YOUR INSTRUCTIONS:
Range to repeat from the listing below: the line containing "U4 pin OUT: W6 -> W9" down to the line containing "SW203: button (0V, W22) -> switch (0V, W22)", both included. Copy it exactly, pictures excluded, and add nothing else.

RECORDS TO PROCESS:
________________
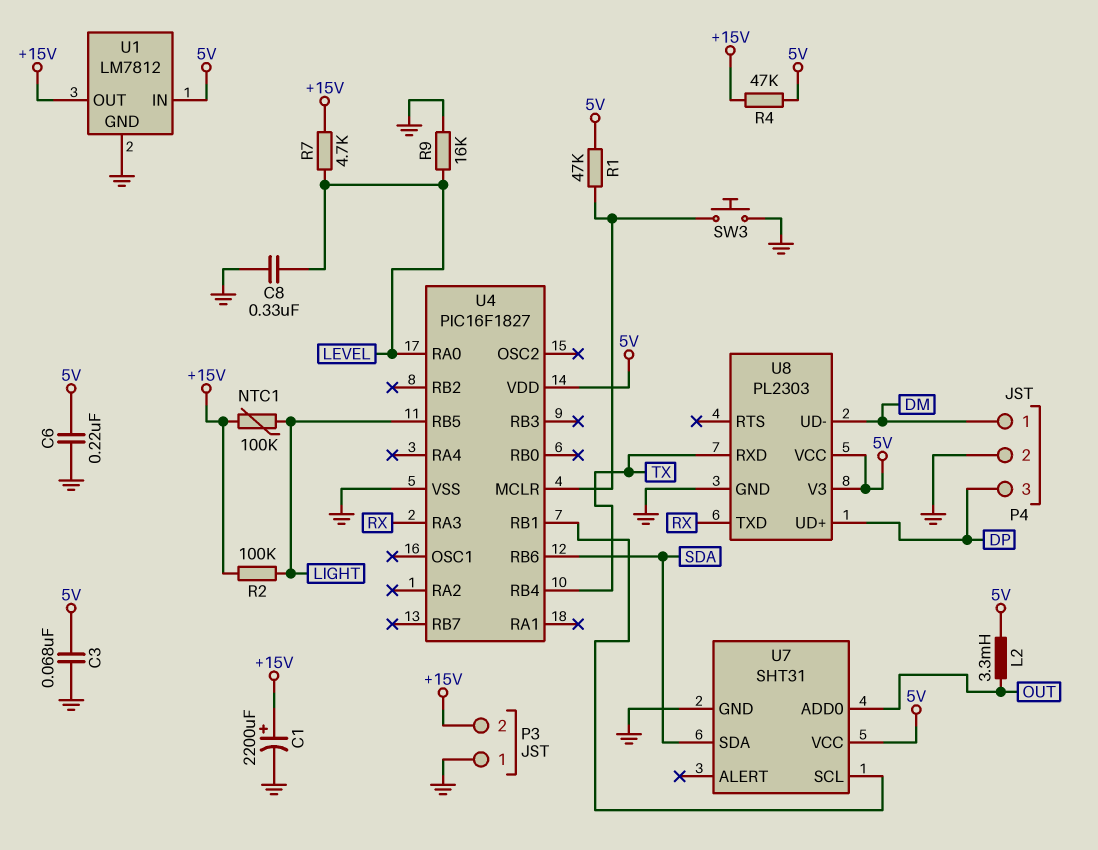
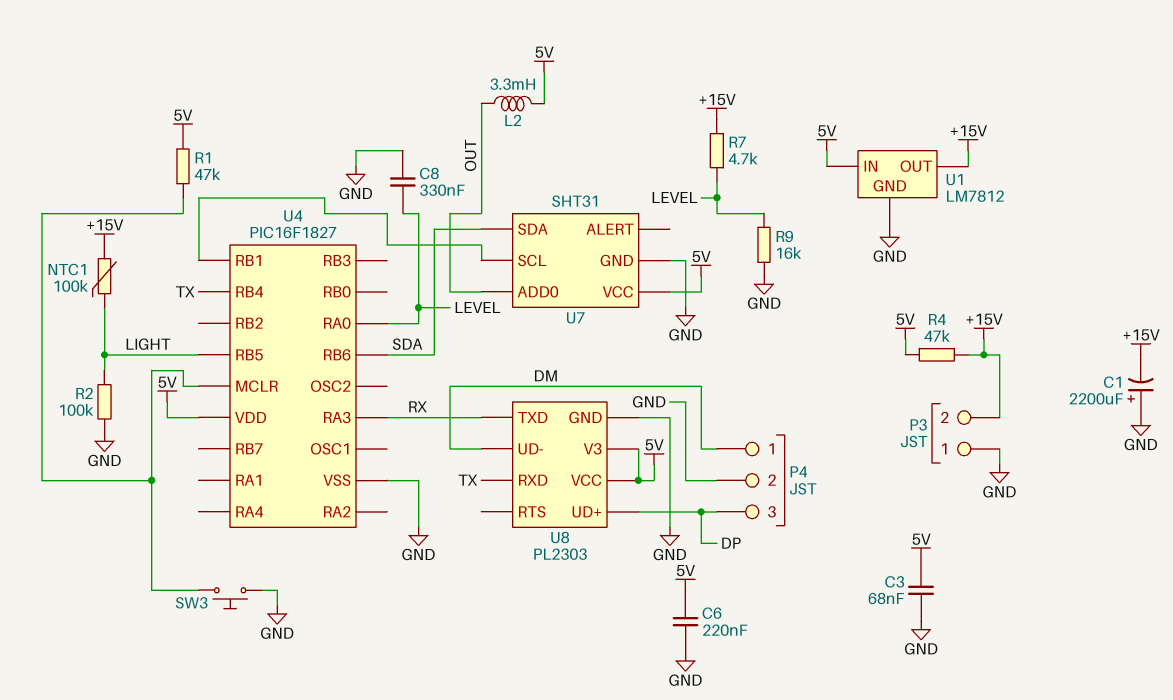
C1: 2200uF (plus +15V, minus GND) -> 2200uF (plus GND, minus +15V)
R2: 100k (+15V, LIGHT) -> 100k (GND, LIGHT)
________________
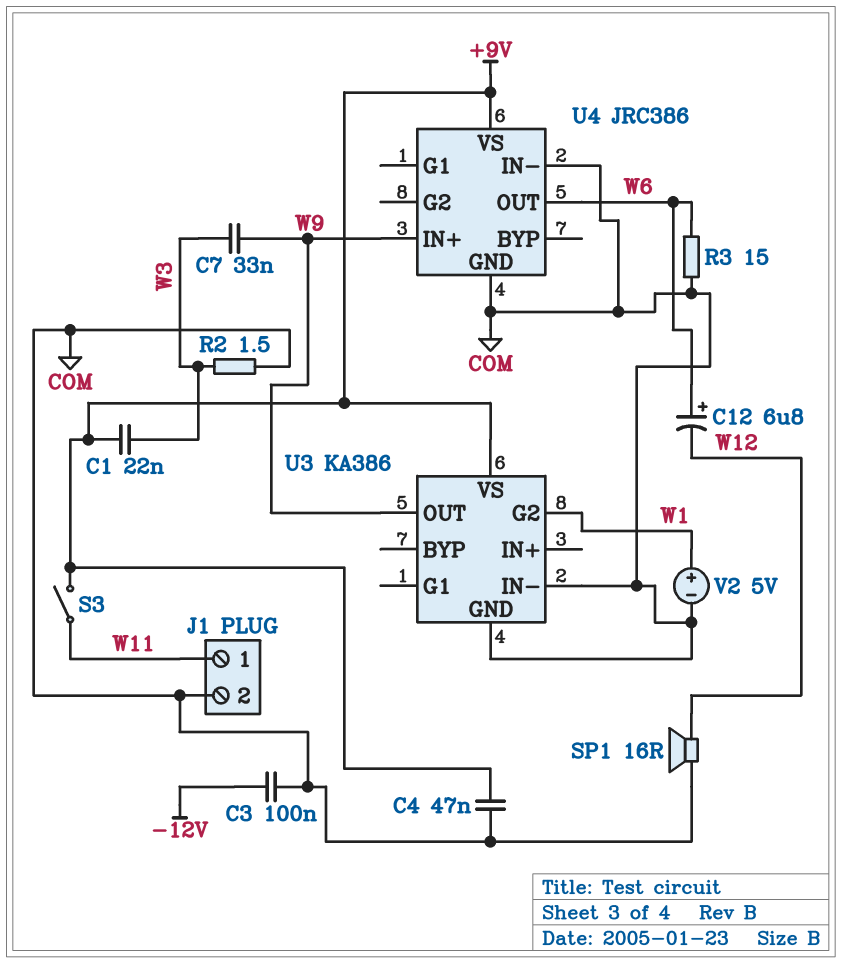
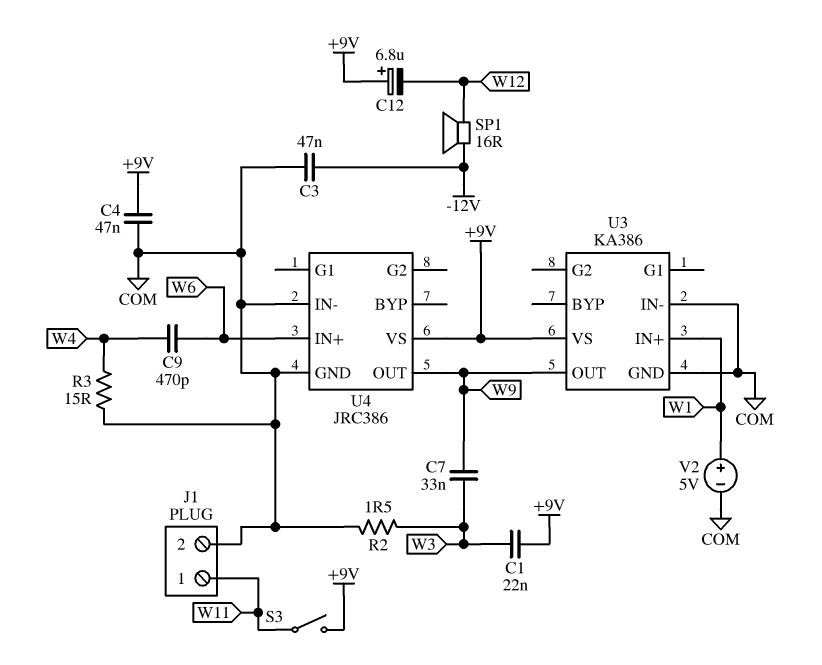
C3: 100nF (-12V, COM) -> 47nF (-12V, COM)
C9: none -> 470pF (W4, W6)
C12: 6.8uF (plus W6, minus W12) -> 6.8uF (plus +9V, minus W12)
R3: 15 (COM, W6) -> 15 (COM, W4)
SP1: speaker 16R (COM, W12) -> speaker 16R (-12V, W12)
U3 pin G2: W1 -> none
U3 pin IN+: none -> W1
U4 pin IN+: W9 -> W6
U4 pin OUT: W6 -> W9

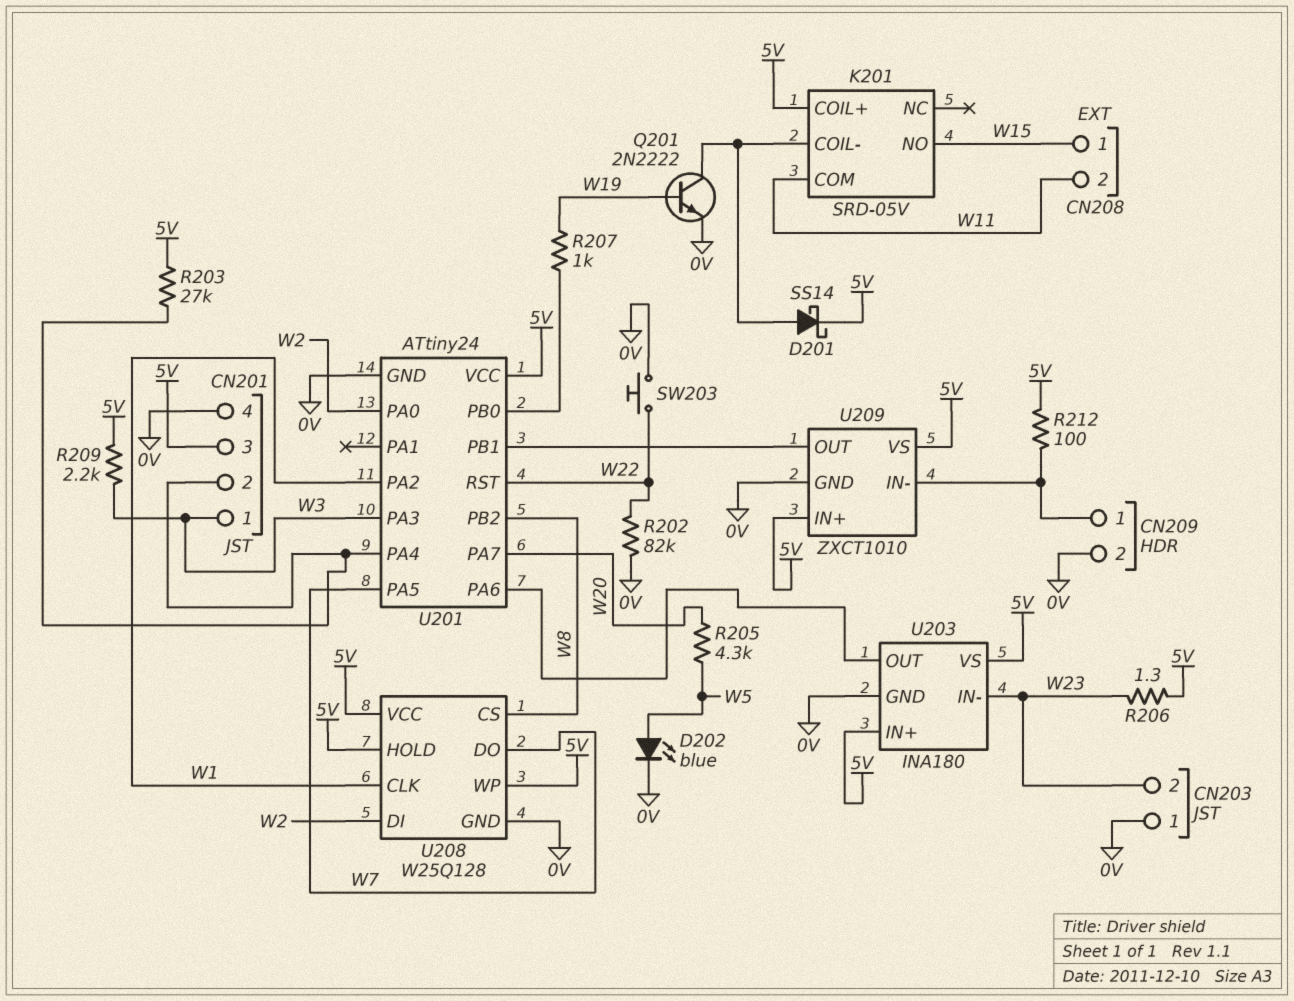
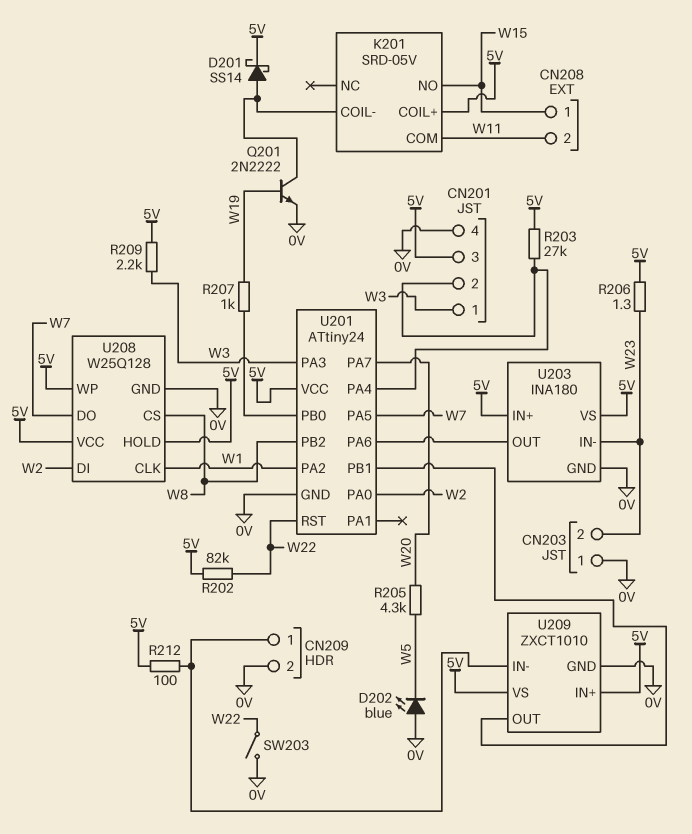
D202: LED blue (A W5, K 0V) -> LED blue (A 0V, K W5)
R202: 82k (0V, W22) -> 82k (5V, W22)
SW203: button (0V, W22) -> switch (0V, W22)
________________
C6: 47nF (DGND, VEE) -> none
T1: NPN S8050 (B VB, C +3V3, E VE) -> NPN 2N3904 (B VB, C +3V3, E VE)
________________
RESULT OF THE EXERCISE:
U4 pin OUT: W6 -> W9

D202: LED blue (A W5, K 0V) -> LED blue (A 0V, K W5)
R202: 82k (0V, W22) -> 82k (5V, W22)
SW203: button (0V, W22) -> switch (0V, W22)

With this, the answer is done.